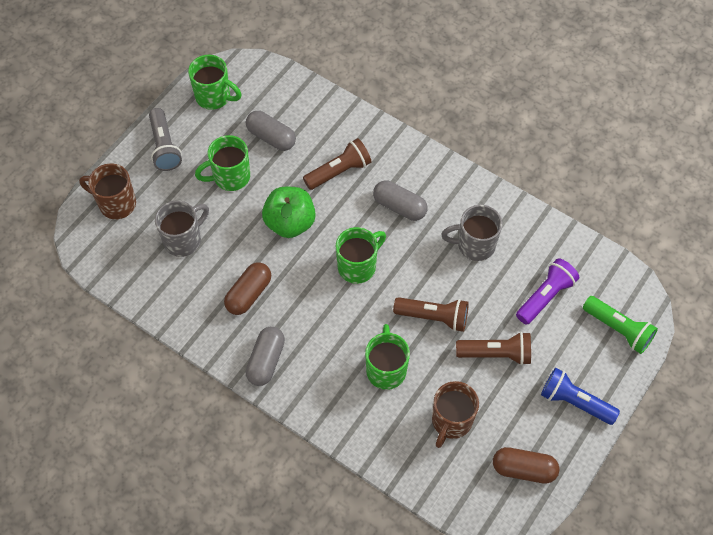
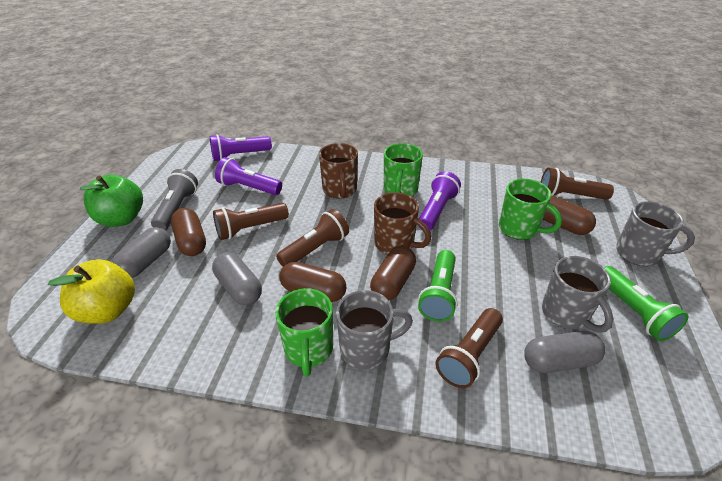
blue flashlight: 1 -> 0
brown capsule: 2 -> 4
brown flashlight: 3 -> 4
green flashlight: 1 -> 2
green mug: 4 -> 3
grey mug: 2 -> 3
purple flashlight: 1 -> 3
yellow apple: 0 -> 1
▬▬▬▬▬▬
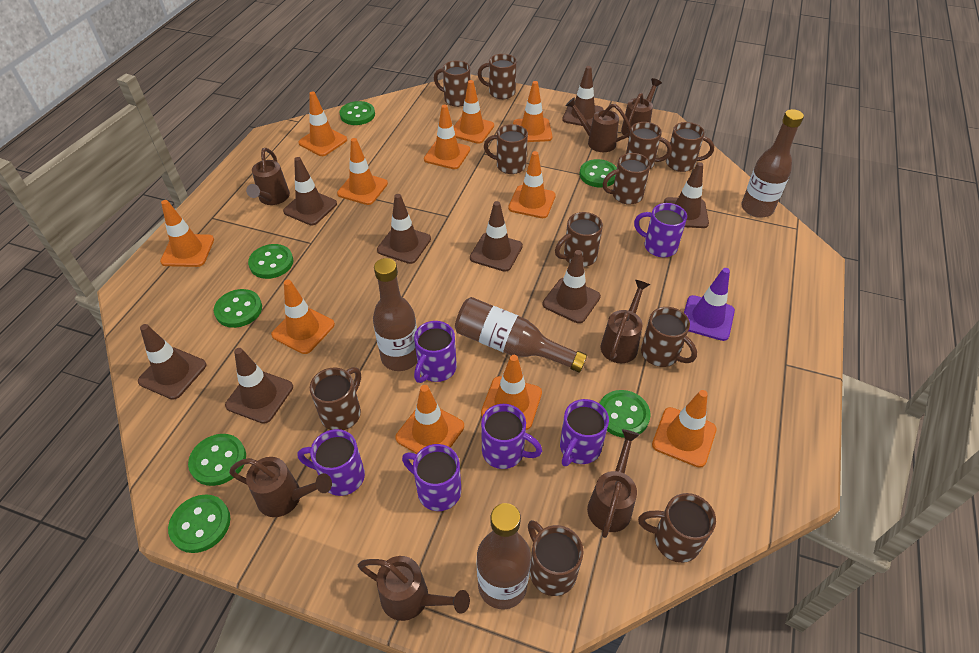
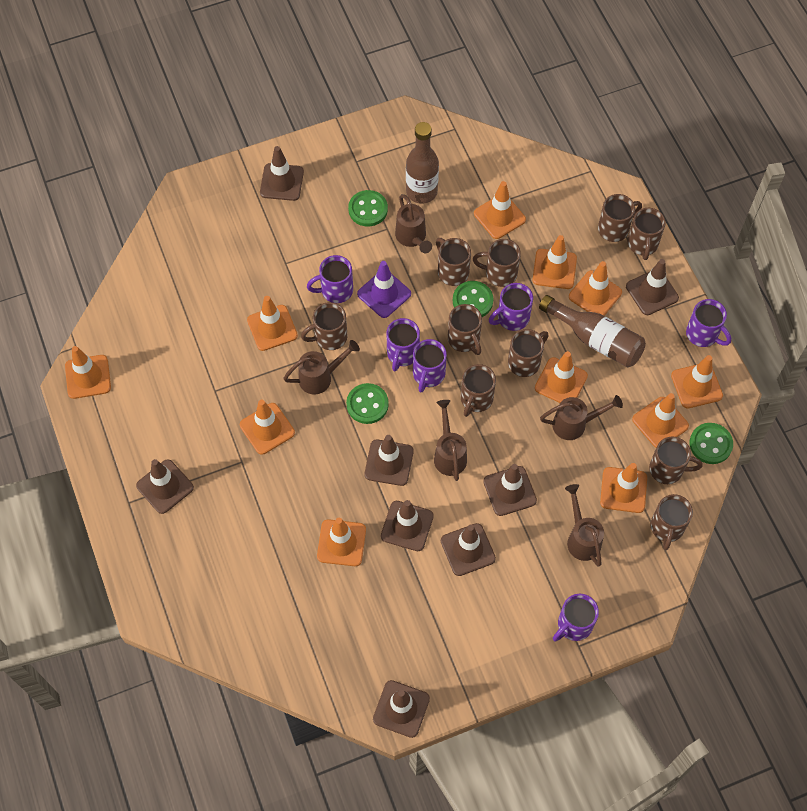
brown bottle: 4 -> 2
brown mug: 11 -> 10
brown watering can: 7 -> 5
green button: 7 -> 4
▬▬▬▬▬▬
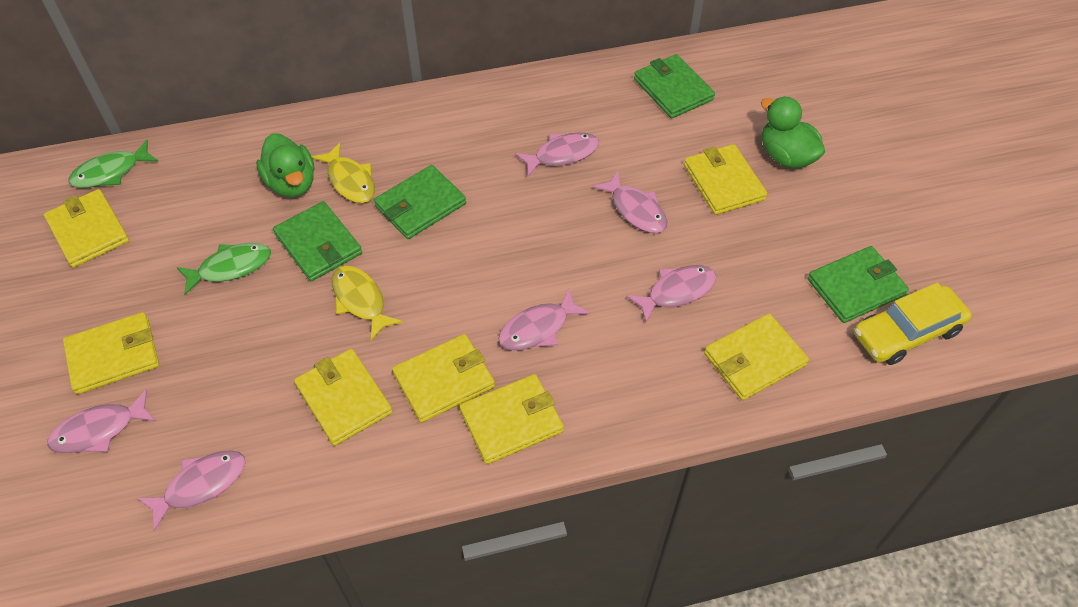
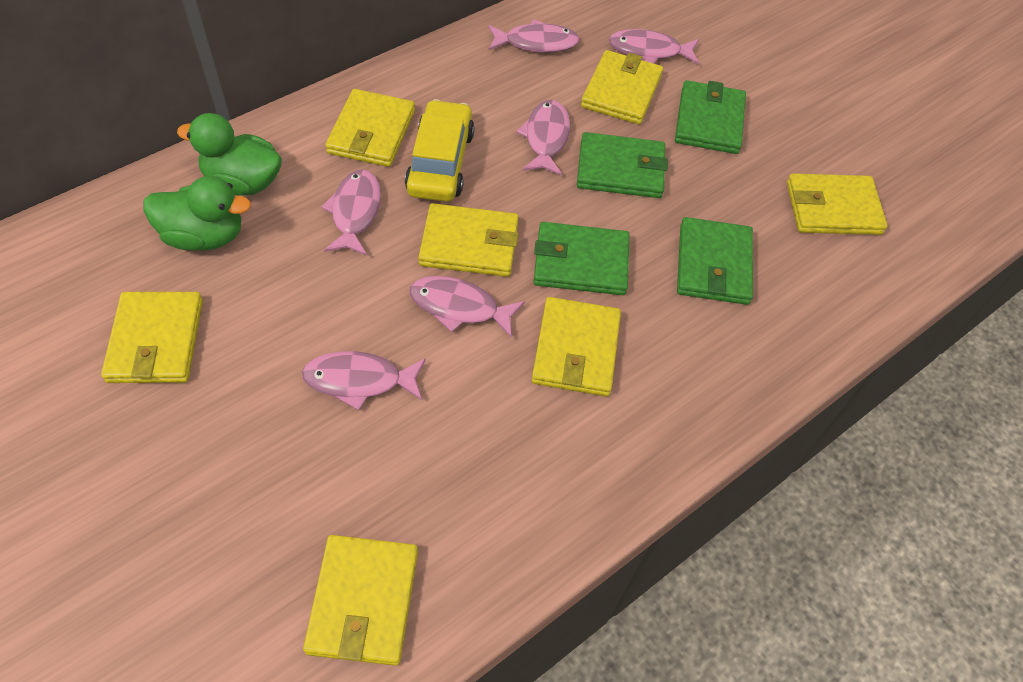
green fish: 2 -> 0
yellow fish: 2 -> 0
▬▬▬▬▬▬
Work item:
Using the material above, transcribe exactly the lines from the line with "brown flashlight: 3 -> 4" to the line with "yellow apple: 0 -> 1"; both count, and nothing else goes in.

Result below:
brown flashlight: 3 -> 4
green flashlight: 1 -> 2
green mug: 4 -> 3
grey mug: 2 -> 3
purple flashlight: 1 -> 3
yellow apple: 0 -> 1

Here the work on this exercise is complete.